**Task prompt**. Please reproduce, exactly and with nothing added, the line containing "green bowl: 0 -> 1" and every line after it to the end of the records.

-----

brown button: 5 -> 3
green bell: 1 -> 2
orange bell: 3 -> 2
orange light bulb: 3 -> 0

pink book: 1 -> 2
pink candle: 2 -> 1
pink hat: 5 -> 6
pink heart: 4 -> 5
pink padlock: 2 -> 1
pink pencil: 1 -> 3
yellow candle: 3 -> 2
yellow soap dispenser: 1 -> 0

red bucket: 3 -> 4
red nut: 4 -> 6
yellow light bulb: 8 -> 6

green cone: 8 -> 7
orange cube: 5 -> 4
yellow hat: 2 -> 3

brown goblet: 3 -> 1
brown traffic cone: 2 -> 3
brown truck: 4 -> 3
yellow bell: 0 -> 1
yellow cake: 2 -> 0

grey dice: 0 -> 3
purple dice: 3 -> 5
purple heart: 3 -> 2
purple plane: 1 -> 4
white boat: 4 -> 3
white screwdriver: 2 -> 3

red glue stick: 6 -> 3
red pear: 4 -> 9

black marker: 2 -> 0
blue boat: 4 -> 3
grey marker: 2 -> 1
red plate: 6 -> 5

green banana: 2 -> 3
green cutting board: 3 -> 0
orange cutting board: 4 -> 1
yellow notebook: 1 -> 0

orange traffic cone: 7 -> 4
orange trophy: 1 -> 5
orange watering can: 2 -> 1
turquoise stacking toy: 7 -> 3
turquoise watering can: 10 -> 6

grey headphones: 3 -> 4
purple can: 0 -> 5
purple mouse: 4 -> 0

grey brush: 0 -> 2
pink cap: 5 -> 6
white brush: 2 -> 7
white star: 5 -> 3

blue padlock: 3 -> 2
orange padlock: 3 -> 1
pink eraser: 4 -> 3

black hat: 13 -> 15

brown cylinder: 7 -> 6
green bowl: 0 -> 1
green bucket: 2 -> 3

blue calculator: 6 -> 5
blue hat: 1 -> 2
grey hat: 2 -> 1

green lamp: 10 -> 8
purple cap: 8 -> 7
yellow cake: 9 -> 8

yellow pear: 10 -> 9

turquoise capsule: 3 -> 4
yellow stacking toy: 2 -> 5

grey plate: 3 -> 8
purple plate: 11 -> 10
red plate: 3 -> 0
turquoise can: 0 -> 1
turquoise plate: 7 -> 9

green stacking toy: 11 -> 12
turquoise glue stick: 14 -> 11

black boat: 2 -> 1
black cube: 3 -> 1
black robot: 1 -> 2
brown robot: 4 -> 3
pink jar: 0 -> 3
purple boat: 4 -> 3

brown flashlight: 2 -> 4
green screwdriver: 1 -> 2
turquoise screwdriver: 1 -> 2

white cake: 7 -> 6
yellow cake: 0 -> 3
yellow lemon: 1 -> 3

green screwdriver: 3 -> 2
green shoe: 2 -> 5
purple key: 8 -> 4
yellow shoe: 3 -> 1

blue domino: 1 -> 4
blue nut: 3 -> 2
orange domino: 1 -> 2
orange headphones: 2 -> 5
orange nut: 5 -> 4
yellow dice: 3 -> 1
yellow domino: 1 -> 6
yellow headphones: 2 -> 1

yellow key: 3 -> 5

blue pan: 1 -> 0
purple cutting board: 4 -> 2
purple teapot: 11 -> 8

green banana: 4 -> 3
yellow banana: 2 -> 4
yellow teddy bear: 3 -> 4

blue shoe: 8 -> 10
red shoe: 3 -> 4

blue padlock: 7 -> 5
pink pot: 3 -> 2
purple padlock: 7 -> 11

-----

**Solution to this problem**.
green bowl: 0 -> 1
green bucket: 2 -> 3

blue calculator: 6 -> 5
blue hat: 1 -> 2
grey hat: 2 -> 1

green lamp: 10 -> 8
purple cap: 8 -> 7
yellow cake: 9 -> 8

yellow pear: 10 -> 9

turquoise capsule: 3 -> 4
yellow stacking toy: 2 -> 5

grey plate: 3 -> 8
purple plate: 11 -> 10
red plate: 3 -> 0
turquoise can: 0 -> 1
turquoise plate: 7 -> 9

green stacking toy: 11 -> 12
turquoise glue stick: 14 -> 11

black boat: 2 -> 1
black cube: 3 -> 1
black robot: 1 -> 2
brown robot: 4 -> 3
pink jar: 0 -> 3
purple boat: 4 -> 3

brown flashlight: 2 -> 4
green screwdriver: 1 -> 2
turquoise screwdriver: 1 -> 2

white cake: 7 -> 6
yellow cake: 0 -> 3
yellow lemon: 1 -> 3

green screwdriver: 3 -> 2
green shoe: 2 -> 5
purple key: 8 -> 4
yellow shoe: 3 -> 1

blue domino: 1 -> 4
blue nut: 3 -> 2
orange domino: 1 -> 2
orange headphones: 2 -> 5
orange nut: 5 -> 4
yellow dice: 3 -> 1
yellow domino: 1 -> 6
yellow headphones: 2 -> 1

yellow key: 3 -> 5

blue pan: 1 -> 0
purple cutting board: 4 -> 2
purple teapot: 11 -> 8

green banana: 4 -> 3
yellow banana: 2 -> 4
yellow teddy bear: 3 -> 4

blue shoe: 8 -> 10
red shoe: 3 -> 4

blue padlock: 7 -> 5
pink pot: 3 -> 2
purple padlock: 7 -> 11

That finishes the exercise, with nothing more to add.